Given problem:
Identify each line in the data below that contains the word "left", and copy those lines.

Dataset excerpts
^^^^^^^^^^^^^^^^

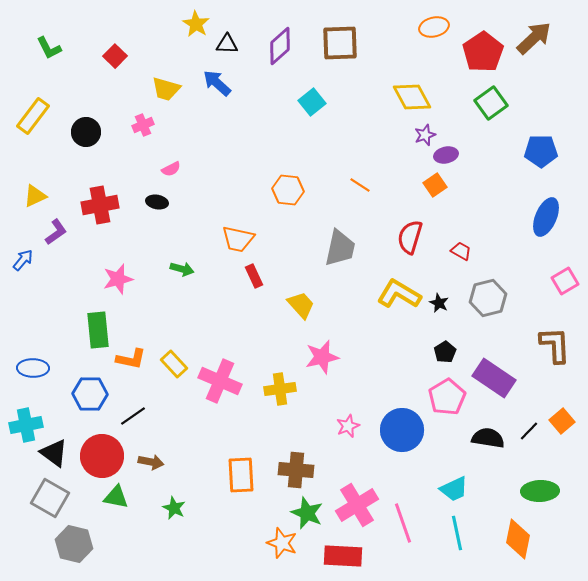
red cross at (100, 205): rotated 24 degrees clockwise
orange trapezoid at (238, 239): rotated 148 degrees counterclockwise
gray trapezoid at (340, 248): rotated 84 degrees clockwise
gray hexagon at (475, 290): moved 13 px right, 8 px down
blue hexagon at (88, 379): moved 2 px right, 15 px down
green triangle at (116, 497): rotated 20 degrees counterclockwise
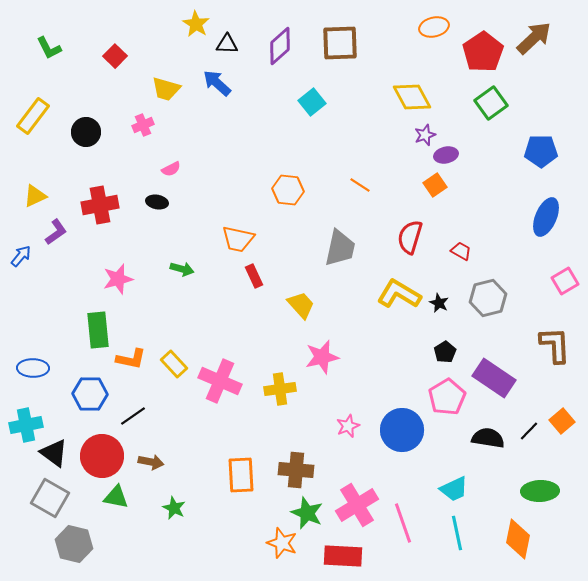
blue arrow at (23, 260): moved 2 px left, 4 px up
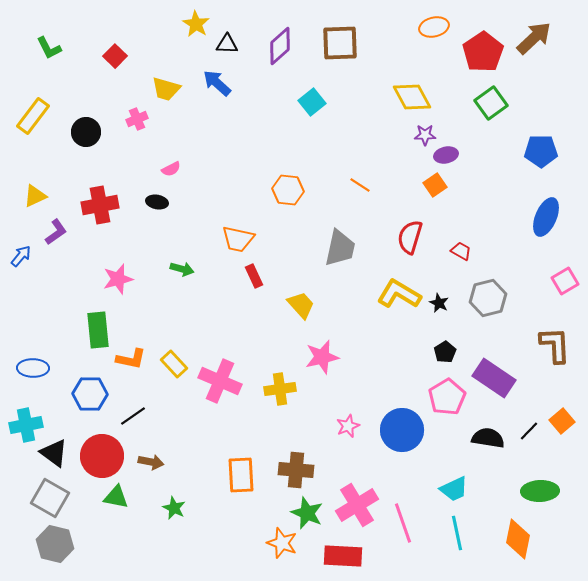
pink cross at (143, 125): moved 6 px left, 6 px up
purple star at (425, 135): rotated 20 degrees clockwise
gray hexagon at (74, 544): moved 19 px left
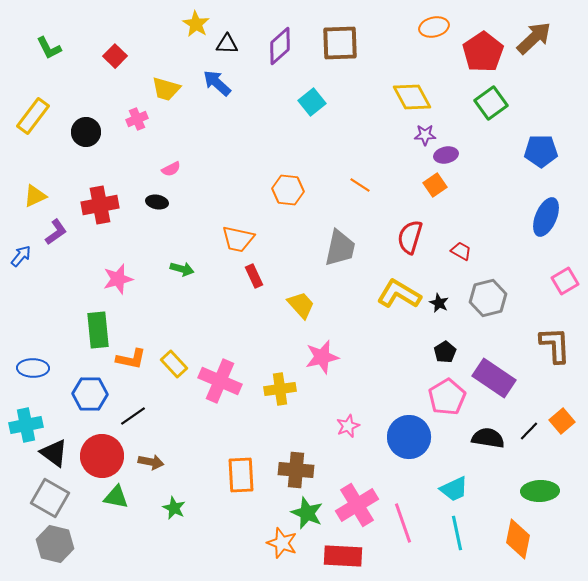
blue circle at (402, 430): moved 7 px right, 7 px down
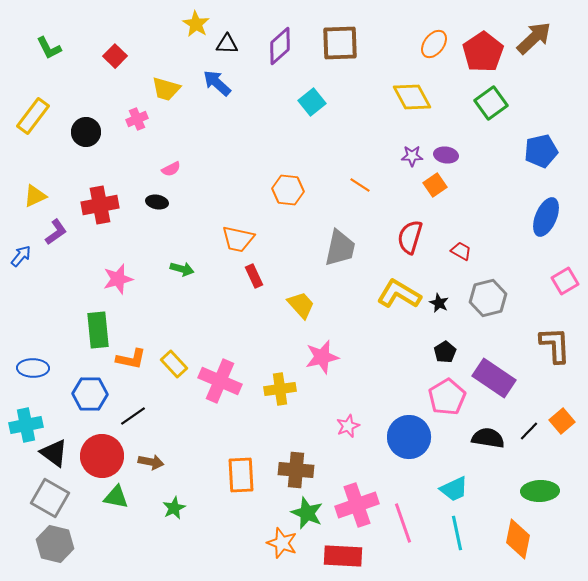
orange ellipse at (434, 27): moved 17 px down; rotated 40 degrees counterclockwise
purple star at (425, 135): moved 13 px left, 21 px down
blue pentagon at (541, 151): rotated 12 degrees counterclockwise
purple ellipse at (446, 155): rotated 20 degrees clockwise
pink cross at (357, 505): rotated 12 degrees clockwise
green star at (174, 508): rotated 20 degrees clockwise
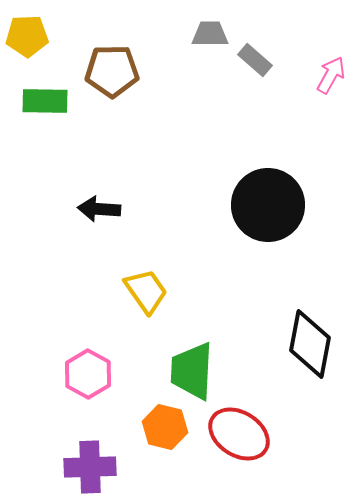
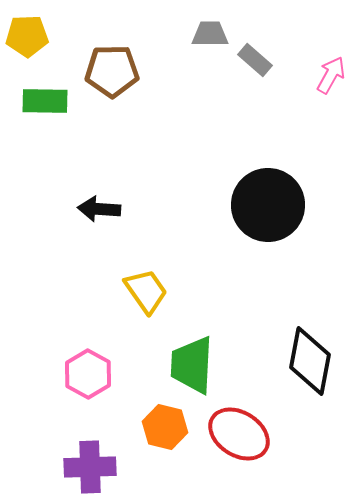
black diamond: moved 17 px down
green trapezoid: moved 6 px up
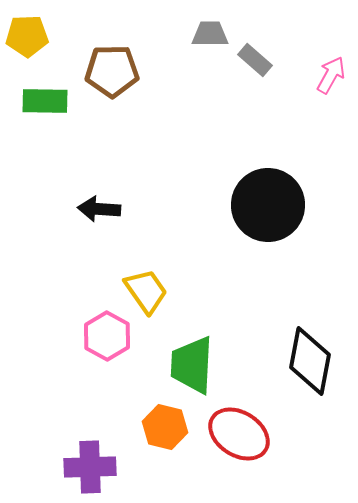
pink hexagon: moved 19 px right, 38 px up
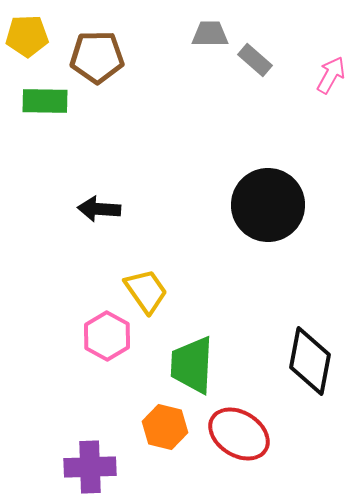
brown pentagon: moved 15 px left, 14 px up
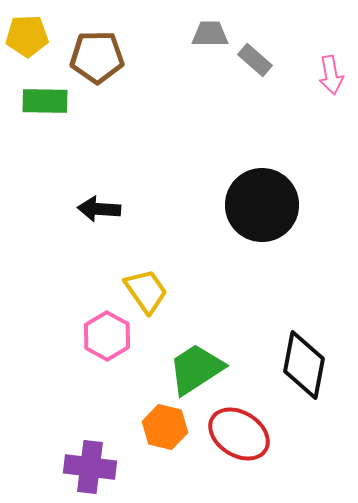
pink arrow: rotated 141 degrees clockwise
black circle: moved 6 px left
black diamond: moved 6 px left, 4 px down
green trapezoid: moved 4 px right, 4 px down; rotated 54 degrees clockwise
purple cross: rotated 9 degrees clockwise
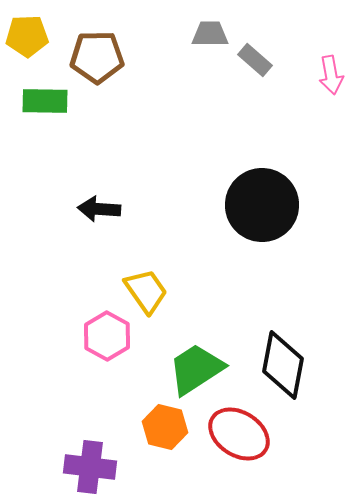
black diamond: moved 21 px left
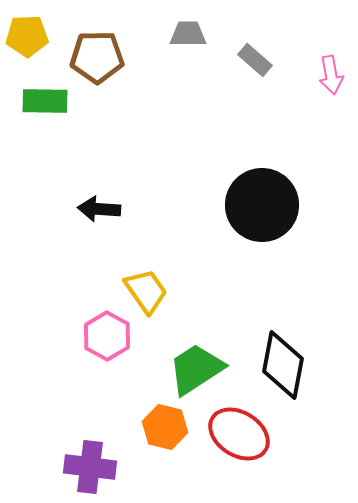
gray trapezoid: moved 22 px left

^^^^^^^^^^^^^^^^

Result of the task:
blue arrow at (23, 260): moved 2 px left, 4 px up
pink cross at (143, 125): moved 6 px left, 6 px up
gray hexagon at (74, 544): moved 19 px left
purple star at (425, 135): moved 13 px left, 21 px down
brown pentagon: moved 15 px left, 14 px up
black circle: moved 6 px left
black diamond: moved 6 px left, 4 px down
black diamond: moved 21 px left
gray trapezoid: moved 22 px left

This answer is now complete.